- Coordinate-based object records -
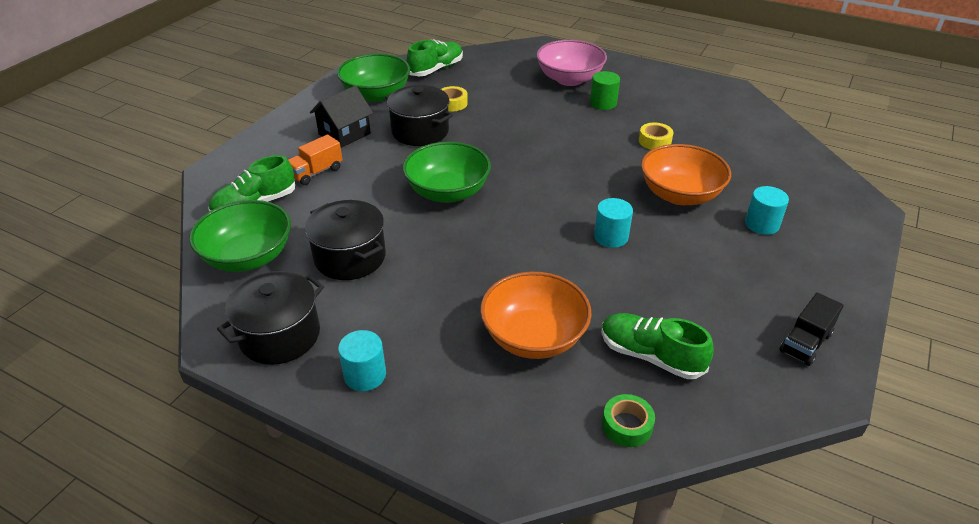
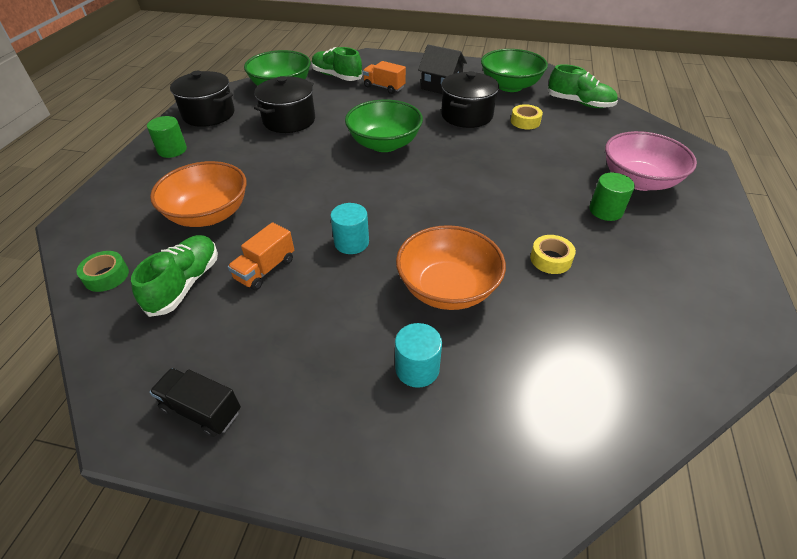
camera: 75 degrees right, 5 degrees up
(365, 375) = (172, 150): turquoise cylinder -> green cylinder
(638, 296) = (265, 269): none -> orange truck

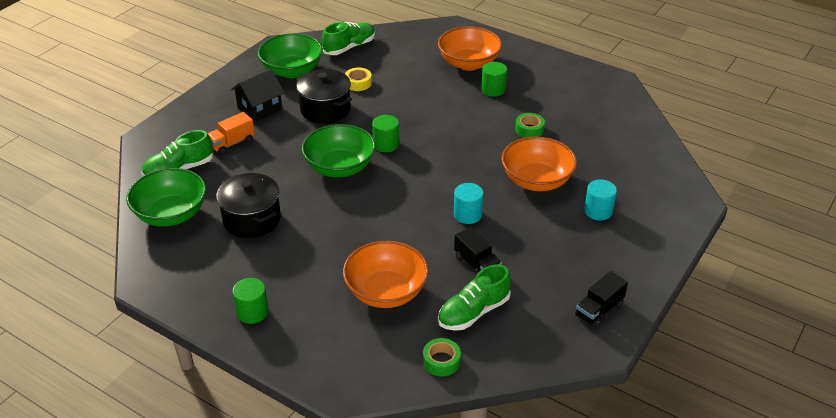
camera: 70 degrees left, 5 degrees down
(185, 284) = (473, 312): green shoe -> green shoe turned 75 degrees counterclockwise
(209, 114) = (191, 278): black pot -> none
(265, 269) = (477, 265): orange truck -> black truck
(438, 160) = (386, 144): none -> green cylinder
(550, 259) = (529, 129): yellow tape -> green tape
(638, 180) = (469, 63): pink bowl -> orange bowl

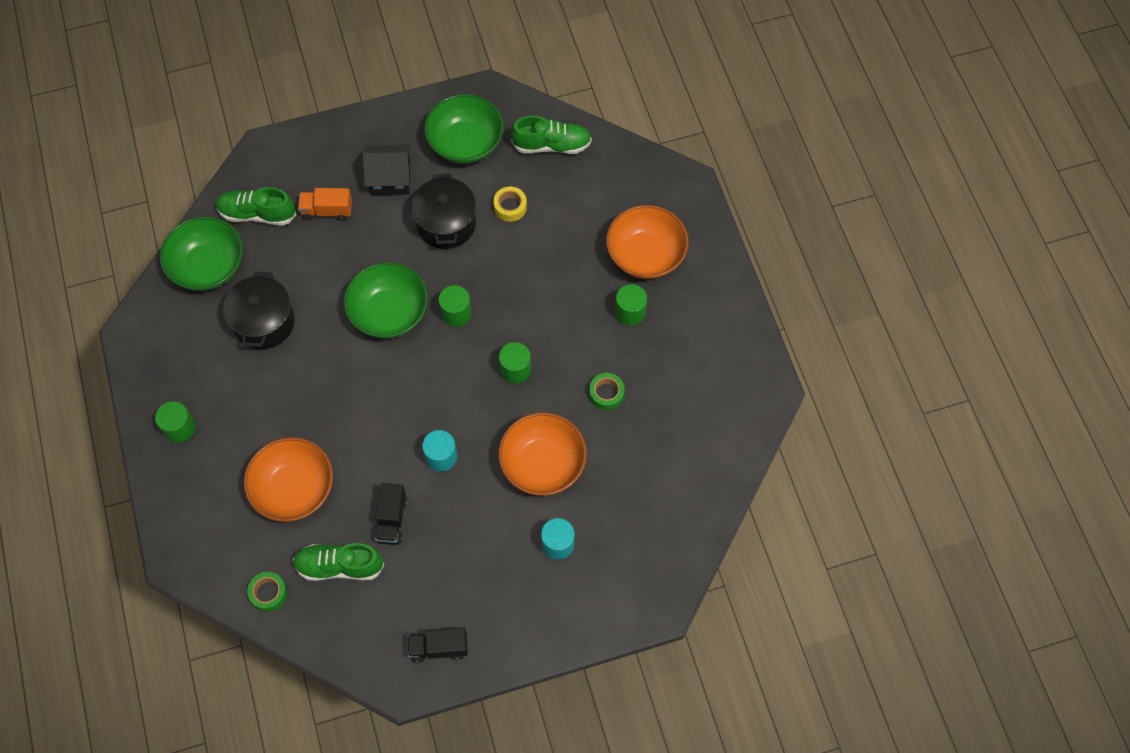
camera: 40 degrees right, 25 degrees up
(459, 149) = (515, 369): none -> green cylinder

- PROBLEM TO WORK ON -
Give every record again without changing a word. Exclude the pictures.

- ANSWER TO THE EXERCISE -
camera: 75 degrees right, 5 degrees up
(365, 375) = (172, 150): turquoise cylinder -> green cylinder
(638, 296) = (265, 269): none -> orange truck

camera: 70 degrees left, 5 degrees down
(185, 284) = (473, 312): green shoe -> green shoe turned 75 degrees counterclockwise
(209, 114) = (191, 278): black pot -> none
(265, 269) = (477, 265): orange truck -> black truck
(438, 160) = (386, 144): none -> green cylinder
(550, 259) = (529, 129): yellow tape -> green tape
(638, 180) = (469, 63): pink bowl -> orange bowl

camera: 40 degrees right, 25 degrees up
(459, 149) = (515, 369): none -> green cylinder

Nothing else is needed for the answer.